## The task
A single number is the answer: the count of lines in these records with "down" in them.

[Supplied records]

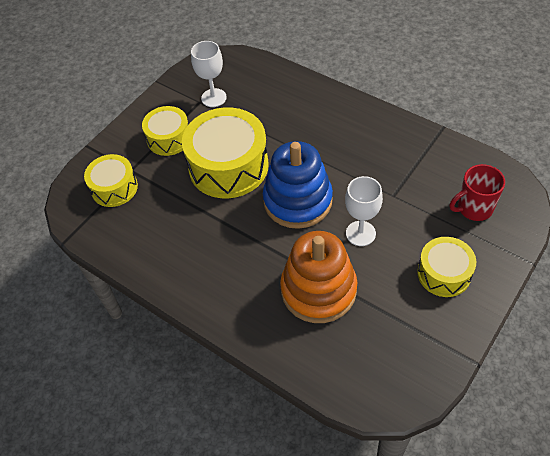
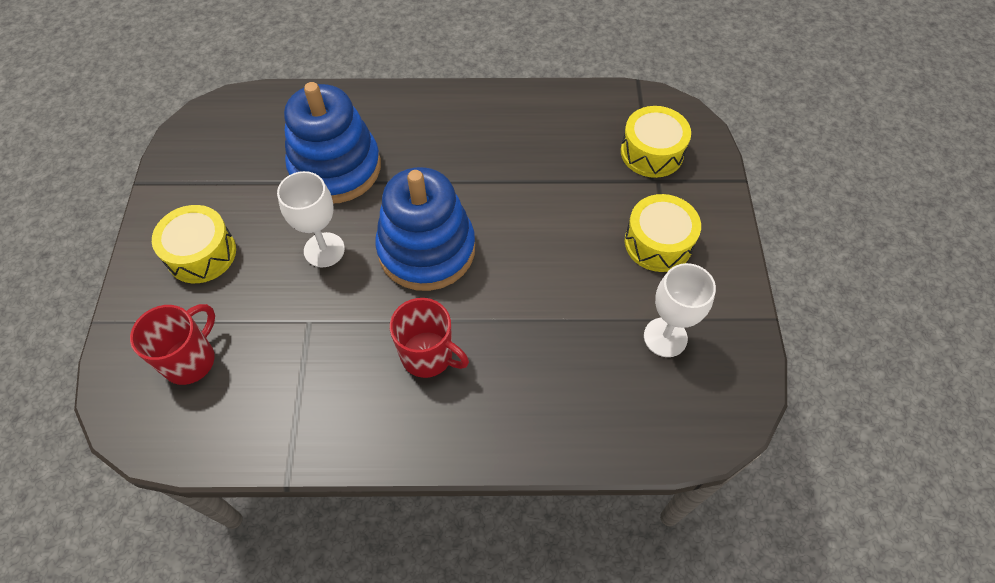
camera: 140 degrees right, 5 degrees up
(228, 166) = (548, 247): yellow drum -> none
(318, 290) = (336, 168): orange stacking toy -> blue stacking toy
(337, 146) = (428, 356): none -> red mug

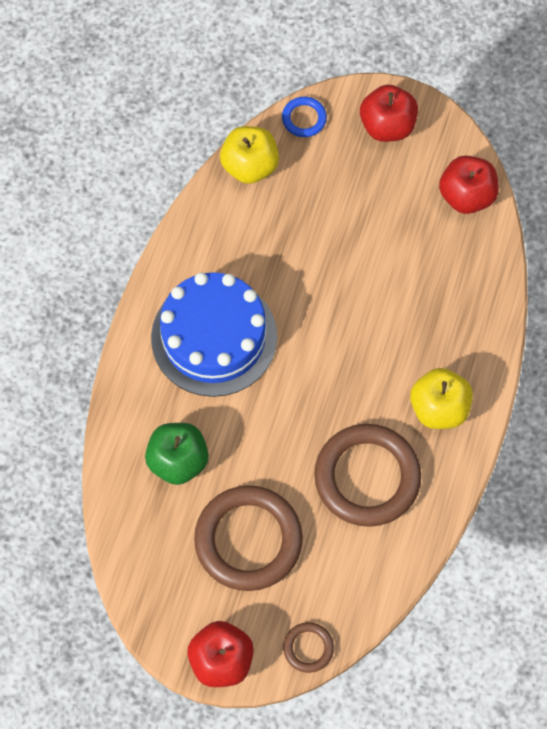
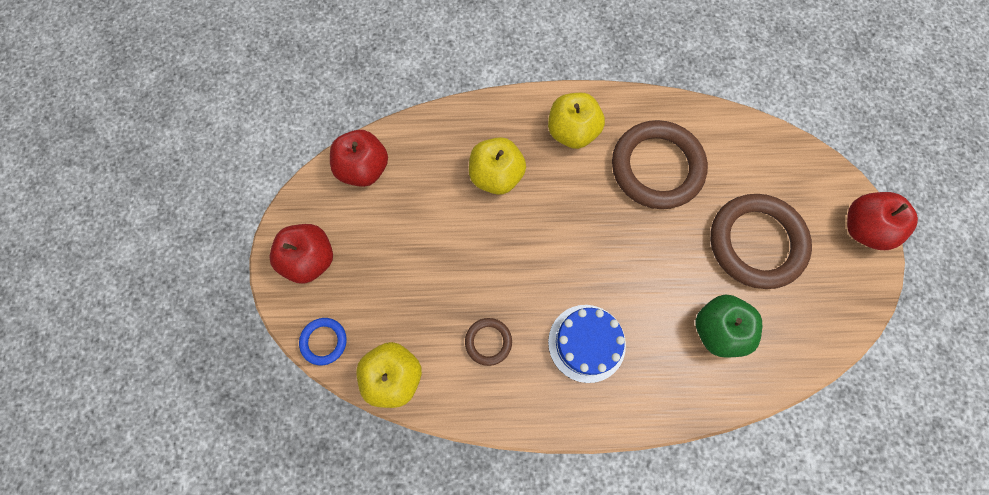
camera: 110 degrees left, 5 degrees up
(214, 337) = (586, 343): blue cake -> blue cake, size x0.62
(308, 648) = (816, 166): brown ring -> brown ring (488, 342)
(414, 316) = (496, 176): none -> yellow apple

[/Supplied records]
[Supplied records]

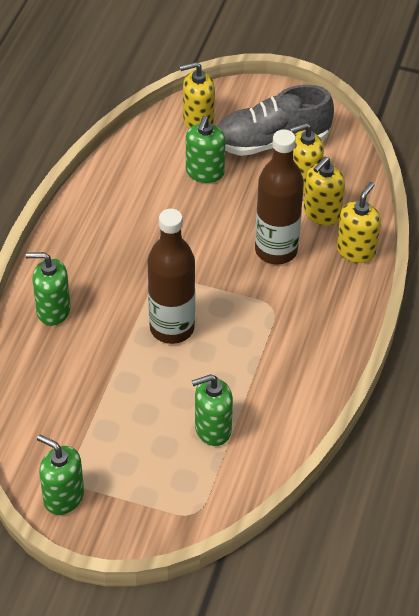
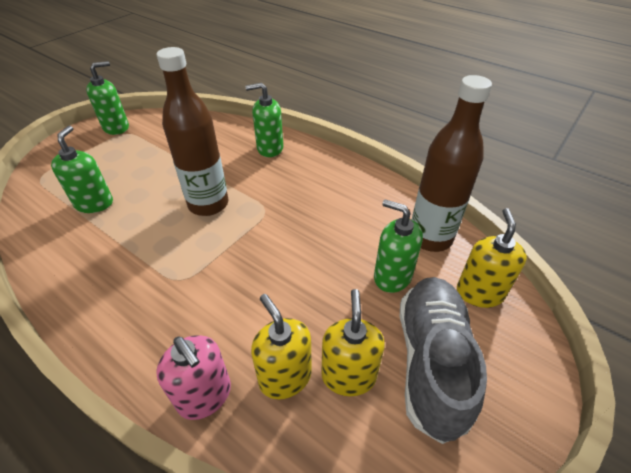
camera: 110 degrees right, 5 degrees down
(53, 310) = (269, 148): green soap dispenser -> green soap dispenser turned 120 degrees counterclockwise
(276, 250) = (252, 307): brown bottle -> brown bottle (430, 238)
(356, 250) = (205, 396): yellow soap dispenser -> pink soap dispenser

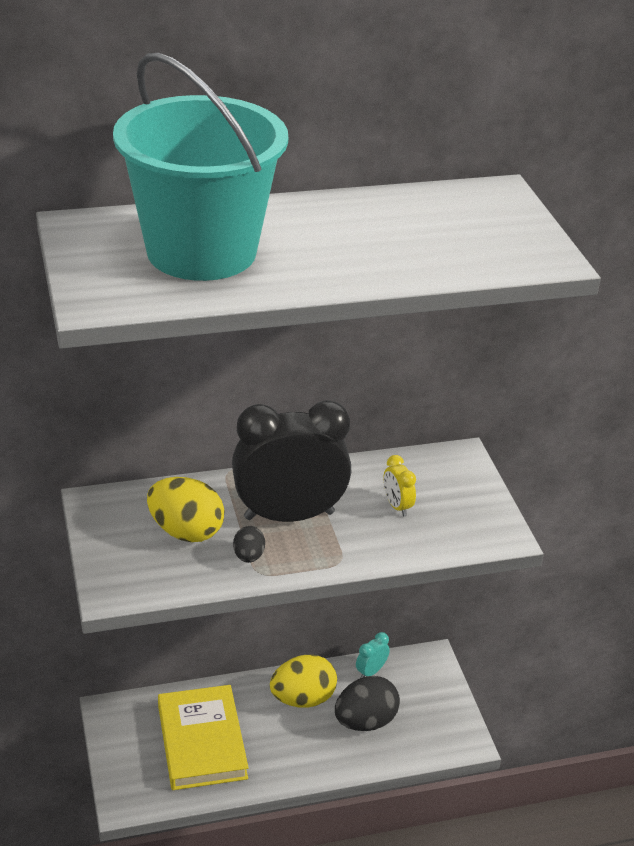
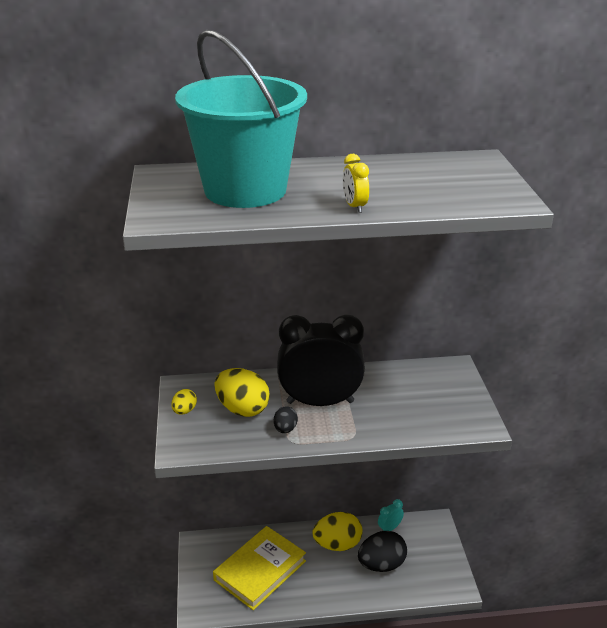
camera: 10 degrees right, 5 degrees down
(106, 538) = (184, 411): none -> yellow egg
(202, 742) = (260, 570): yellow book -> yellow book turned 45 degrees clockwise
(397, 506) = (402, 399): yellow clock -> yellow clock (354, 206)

[/Supplied records]

## Response to this exercise
2